Copy out each of the following items word for word, keeping every line as it is given.

++++++

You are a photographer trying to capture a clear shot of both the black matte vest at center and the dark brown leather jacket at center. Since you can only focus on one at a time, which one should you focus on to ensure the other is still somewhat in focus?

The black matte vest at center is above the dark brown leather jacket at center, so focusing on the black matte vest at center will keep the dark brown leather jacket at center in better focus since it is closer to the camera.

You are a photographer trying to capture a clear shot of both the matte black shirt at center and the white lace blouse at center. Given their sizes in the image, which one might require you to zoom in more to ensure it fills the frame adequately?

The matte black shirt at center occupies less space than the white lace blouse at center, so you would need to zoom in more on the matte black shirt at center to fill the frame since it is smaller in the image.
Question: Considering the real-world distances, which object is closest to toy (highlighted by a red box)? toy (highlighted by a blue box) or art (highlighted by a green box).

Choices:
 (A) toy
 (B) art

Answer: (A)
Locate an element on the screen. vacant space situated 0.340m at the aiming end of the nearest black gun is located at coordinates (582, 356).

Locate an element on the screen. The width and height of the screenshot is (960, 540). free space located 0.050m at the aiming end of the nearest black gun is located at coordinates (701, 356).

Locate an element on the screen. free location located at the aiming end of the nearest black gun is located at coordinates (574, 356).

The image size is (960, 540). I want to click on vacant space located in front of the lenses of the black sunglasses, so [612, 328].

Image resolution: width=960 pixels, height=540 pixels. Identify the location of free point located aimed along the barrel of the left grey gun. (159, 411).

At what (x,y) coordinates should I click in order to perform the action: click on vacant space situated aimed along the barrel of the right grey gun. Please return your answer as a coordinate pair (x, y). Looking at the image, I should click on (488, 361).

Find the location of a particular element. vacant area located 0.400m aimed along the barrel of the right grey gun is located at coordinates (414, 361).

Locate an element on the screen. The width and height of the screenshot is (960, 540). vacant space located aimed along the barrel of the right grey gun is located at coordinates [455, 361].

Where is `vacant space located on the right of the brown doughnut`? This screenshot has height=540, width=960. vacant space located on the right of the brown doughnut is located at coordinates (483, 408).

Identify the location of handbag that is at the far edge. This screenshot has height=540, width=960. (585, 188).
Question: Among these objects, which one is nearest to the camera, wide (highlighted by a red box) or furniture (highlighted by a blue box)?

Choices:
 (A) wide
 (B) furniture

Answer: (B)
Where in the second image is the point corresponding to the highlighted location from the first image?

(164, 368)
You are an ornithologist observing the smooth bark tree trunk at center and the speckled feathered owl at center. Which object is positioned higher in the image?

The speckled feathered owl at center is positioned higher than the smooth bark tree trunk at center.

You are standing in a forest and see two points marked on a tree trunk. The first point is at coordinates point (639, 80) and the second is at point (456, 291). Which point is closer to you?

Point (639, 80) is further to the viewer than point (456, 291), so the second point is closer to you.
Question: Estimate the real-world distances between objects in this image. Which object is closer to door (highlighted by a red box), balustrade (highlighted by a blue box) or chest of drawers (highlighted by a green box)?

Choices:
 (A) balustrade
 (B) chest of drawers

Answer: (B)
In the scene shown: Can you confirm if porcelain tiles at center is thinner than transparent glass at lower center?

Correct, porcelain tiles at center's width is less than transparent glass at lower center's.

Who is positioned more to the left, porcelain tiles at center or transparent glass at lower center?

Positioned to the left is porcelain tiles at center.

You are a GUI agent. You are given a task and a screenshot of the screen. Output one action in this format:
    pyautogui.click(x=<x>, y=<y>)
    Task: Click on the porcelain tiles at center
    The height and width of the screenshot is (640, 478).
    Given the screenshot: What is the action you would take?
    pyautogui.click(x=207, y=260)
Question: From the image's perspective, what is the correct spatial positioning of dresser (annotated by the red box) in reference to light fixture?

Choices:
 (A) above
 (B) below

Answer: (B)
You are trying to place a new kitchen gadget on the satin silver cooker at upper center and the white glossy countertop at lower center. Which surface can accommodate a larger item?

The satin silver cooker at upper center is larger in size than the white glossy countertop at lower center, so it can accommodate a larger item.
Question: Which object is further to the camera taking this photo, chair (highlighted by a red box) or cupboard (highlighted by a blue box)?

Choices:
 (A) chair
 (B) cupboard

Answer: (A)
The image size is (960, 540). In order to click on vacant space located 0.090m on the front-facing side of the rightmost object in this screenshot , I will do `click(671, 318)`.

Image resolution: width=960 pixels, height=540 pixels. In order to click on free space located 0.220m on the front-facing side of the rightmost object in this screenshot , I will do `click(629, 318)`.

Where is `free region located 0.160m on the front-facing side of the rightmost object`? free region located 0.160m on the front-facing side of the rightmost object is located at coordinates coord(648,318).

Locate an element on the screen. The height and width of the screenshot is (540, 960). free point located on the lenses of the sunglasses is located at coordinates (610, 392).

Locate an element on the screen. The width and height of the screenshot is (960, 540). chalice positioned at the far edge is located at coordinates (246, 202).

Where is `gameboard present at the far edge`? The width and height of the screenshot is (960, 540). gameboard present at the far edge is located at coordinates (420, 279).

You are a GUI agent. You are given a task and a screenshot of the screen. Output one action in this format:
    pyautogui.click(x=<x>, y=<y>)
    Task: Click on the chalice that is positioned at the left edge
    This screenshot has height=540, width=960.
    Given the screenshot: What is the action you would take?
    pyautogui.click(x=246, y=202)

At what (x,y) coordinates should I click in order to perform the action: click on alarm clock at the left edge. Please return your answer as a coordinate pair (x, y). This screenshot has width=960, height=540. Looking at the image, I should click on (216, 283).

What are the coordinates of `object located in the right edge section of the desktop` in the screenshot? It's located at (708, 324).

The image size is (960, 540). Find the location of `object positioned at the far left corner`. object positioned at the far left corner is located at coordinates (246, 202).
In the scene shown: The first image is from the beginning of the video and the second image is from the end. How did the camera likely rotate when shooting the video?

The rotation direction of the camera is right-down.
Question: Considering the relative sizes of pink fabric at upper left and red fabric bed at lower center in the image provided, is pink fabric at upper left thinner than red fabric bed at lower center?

++++++

- [THE RESPONSE]:
You are a photographer trying to capture a clear shot of both the black matte vest at center and the dark brown leather jacket at center. Since you can only focus on one at a time, which one should you focus on to ensure the other is still somewhat in focus?

The black matte vest at center is above the dark brown leather jacket at center, so focusing on the black matte vest at center will keep the dark brown leather jacket at center in better focus since it is closer to the camera.

You are a photographer trying to capture a clear shot of both the matte black shirt at center and the white lace blouse at center. Given their sizes in the image, which one might require you to zoom in more to ensure it fills the frame adequately?

The matte black shirt at center occupies less space than the white lace blouse at center, so you would need to zoom in more on the matte black shirt at center to fill the frame since it is smaller in the image.
Question: Considering the real-world distances, which object is closest to toy (highlighted by a red box)? toy (highlighted by a blue box) or art (highlighted by a green box).

Choices:
 (A) toy
 (B) art

Answer: (A)
Locate an element on the screen. vacant space situated 0.340m at the aiming end of the nearest black gun is located at coordinates (582, 356).

Locate an element on the screen. The width and height of the screenshot is (960, 540). free space located 0.050m at the aiming end of the nearest black gun is located at coordinates (701, 356).

Locate an element on the screen. free location located at the aiming end of the nearest black gun is located at coordinates (574, 356).

The image size is (960, 540). I want to click on vacant space located in front of the lenses of the black sunglasses, so [612, 328].

Image resolution: width=960 pixels, height=540 pixels. Identify the location of free point located aimed along the barrel of the left grey gun. (159, 411).

At what (x,y) coordinates should I click in order to perform the action: click on vacant space situated aimed along the barrel of the right grey gun. Please return your answer as a coordinate pair (x, y). Looking at the image, I should click on (488, 361).

Find the location of a particular element. vacant area located 0.400m aimed along the barrel of the right grey gun is located at coordinates (414, 361).

Locate an element on the screen. The width and height of the screenshot is (960, 540). vacant space located aimed along the barrel of the right grey gun is located at coordinates [455, 361].

Where is `vacant space located on the right of the brown doughnut`? This screenshot has height=540, width=960. vacant space located on the right of the brown doughnut is located at coordinates (483, 408).

Identify the location of handbag that is at the far edge. This screenshot has height=540, width=960. (585, 188).
Question: Among these objects, which one is nearest to the camera, wide (highlighted by a red box) or furniture (highlighted by a blue box)?

Choices:
 (A) wide
 (B) furniture

Answer: (B)
Where in the second image is the point corresponding to the highlighted location from the first image?

(164, 368)
You are an ornithologist observing the smooth bark tree trunk at center and the speckled feathered owl at center. Which object is positioned higher in the image?

The speckled feathered owl at center is positioned higher than the smooth bark tree trunk at center.

You are standing in a forest and see two points marked on a tree trunk. The first point is at coordinates point (639, 80) and the second is at point (456, 291). Which point is closer to you?

Point (639, 80) is further to the viewer than point (456, 291), so the second point is closer to you.
Question: Estimate the real-world distances between objects in this image. Which object is closer to door (highlighted by a red box), balustrade (highlighted by a blue box) or chest of drawers (highlighted by a green box)?

Choices:
 (A) balustrade
 (B) chest of drawers

Answer: (B)
In the scene shown: Can you confirm if porcelain tiles at center is thinner than transparent glass at lower center?

Correct, porcelain tiles at center's width is less than transparent glass at lower center's.

Who is positioned more to the left, porcelain tiles at center or transparent glass at lower center?

Positioned to the left is porcelain tiles at center.

You are a GUI agent. You are given a task and a screenshot of the screen. Output one action in this format:
    pyautogui.click(x=<x>, y=<y>)
    Task: Click on the porcelain tiles at center
    The height and width of the screenshot is (640, 478).
    Given the screenshot: What is the action you would take?
    pyautogui.click(x=207, y=260)
Question: From the image's perspective, what is the correct spatial positioning of dresser (annotated by the red box) in reference to light fixture?

Choices:
 (A) above
 (B) below

Answer: (B)
You are trying to place a new kitchen gadget on the satin silver cooker at upper center and the white glossy countertop at lower center. Which surface can accommodate a larger item?

The satin silver cooker at upper center is larger in size than the white glossy countertop at lower center, so it can accommodate a larger item.
Question: Which object is further to the camera taking this photo, chair (highlighted by a red box) or cupboard (highlighted by a blue box)?

Choices:
 (A) chair
 (B) cupboard

Answer: (A)
The image size is (960, 540). In order to click on vacant space located 0.090m on the front-facing side of the rightmost object in this screenshot , I will do `click(671, 318)`.

Image resolution: width=960 pixels, height=540 pixels. In order to click on free space located 0.220m on the front-facing side of the rightmost object in this screenshot , I will do `click(629, 318)`.

Where is `free region located 0.160m on the front-facing side of the rightmost object`? free region located 0.160m on the front-facing side of the rightmost object is located at coordinates coord(648,318).

Locate an element on the screen. The height and width of the screenshot is (540, 960). free point located on the lenses of the sunglasses is located at coordinates (610, 392).

Locate an element on the screen. The width and height of the screenshot is (960, 540). chalice positioned at the far edge is located at coordinates (246, 202).

Where is `gameboard present at the far edge`? The width and height of the screenshot is (960, 540). gameboard present at the far edge is located at coordinates (420, 279).

You are a GUI agent. You are given a task and a screenshot of the screen. Output one action in this format:
    pyautogui.click(x=<x>, y=<y>)
    Task: Click on the chalice that is positioned at the left edge
    This screenshot has height=540, width=960.
    Given the screenshot: What is the action you would take?
    pyautogui.click(x=246, y=202)

At what (x,y) coordinates should I click in order to perform the action: click on alarm clock at the left edge. Please return your answer as a coordinate pair (x, y). This screenshot has width=960, height=540. Looking at the image, I should click on (216, 283).

What are the coordinates of `object located in the right edge section of the desktop` in the screenshot? It's located at (708, 324).

The image size is (960, 540). Find the location of `object positioned at the far left corner`. object positioned at the far left corner is located at coordinates (246, 202).
In the scene shown: The first image is from the beginning of the video and the second image is from the end. How did the camera likely rotate when shooting the video?

The rotation direction of the camera is right-down.
Question: Considering the relative sizes of pink fabric at upper left and red fabric bed at lower center in the image provided, is pink fabric at upper left thinner than red fabric bed at lower center?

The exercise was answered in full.